WHAT TO PRODUCE -
Please output only the lines running from the one that contains "(523, 230) = (655, 189): none -> blue lamp" through the last line of the data below, exactly as they stand, with no pictures.

TASK MATERIAL -
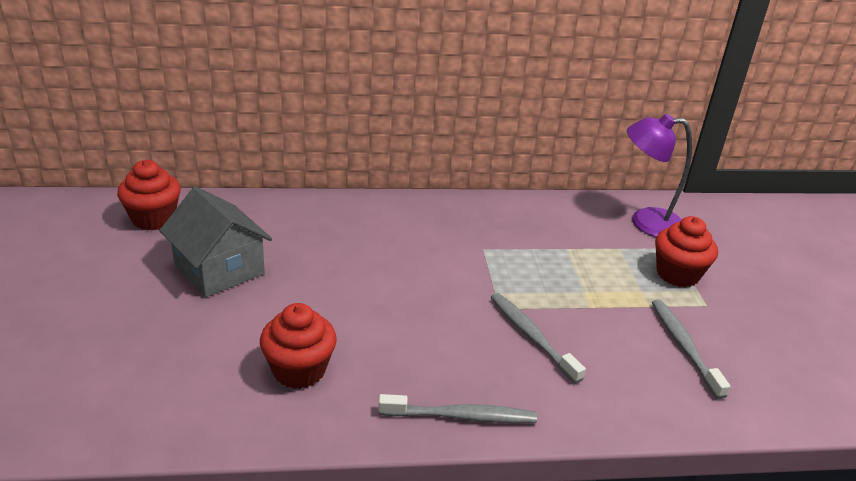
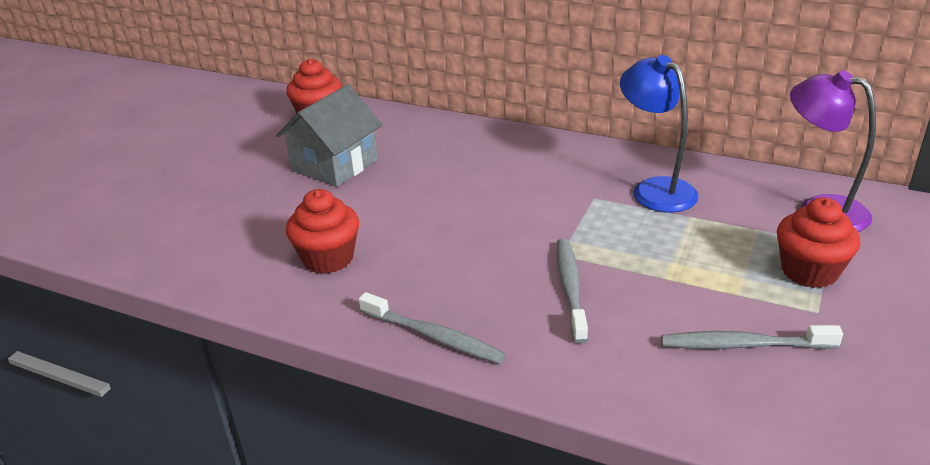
camera: 35 degrees right, 0 degrees up
(219, 269) = (335, 165): grey house -> grey house turned 45 degrees clockwise
(523, 230) = (655, 189): none -> blue lamp
(684, 346) = (743, 345): grey toothbrush -> grey toothbrush turned 105 degrees counterclockwise

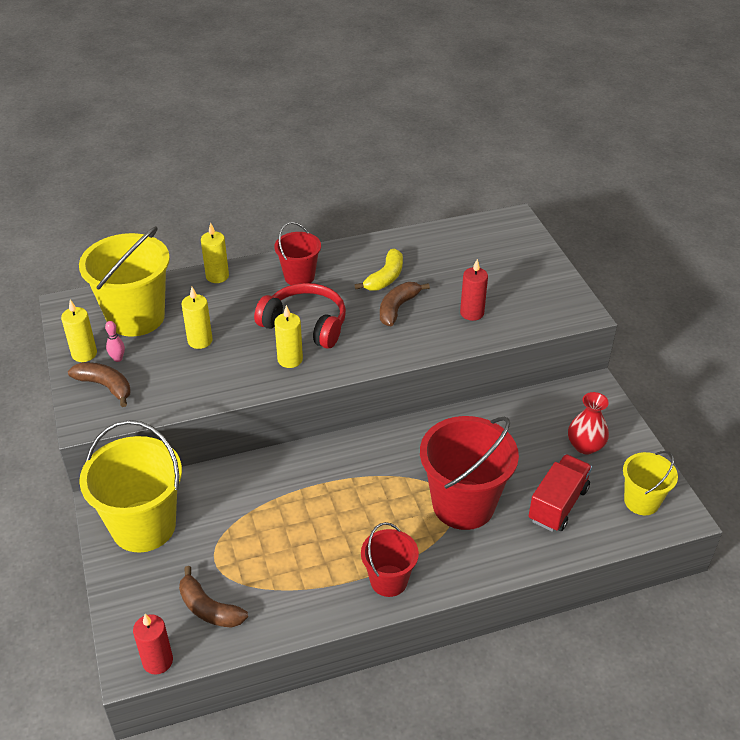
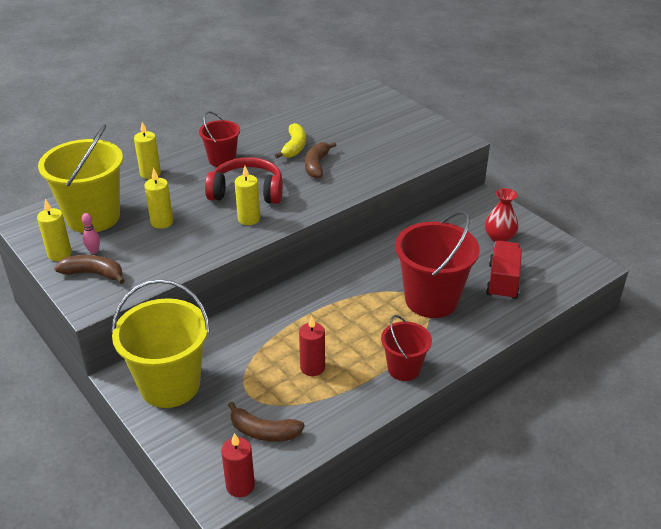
camera: 20 degrees left, 5 degrees down
(472, 313) = (377, 157): red candle -> red candle (312, 367)
(641, 501) = (561, 264): yellow bucket -> none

SOLUTION TO THIS TASK -
(523, 230) = (655, 189): none -> blue lamp
(684, 346) = (743, 345): grey toothbrush -> grey toothbrush turned 105 degrees counterclockwise

camera: 20 degrees left, 5 degrees down
(472, 313) = (377, 157): red candle -> red candle (312, 367)
(641, 501) = (561, 264): yellow bucket -> none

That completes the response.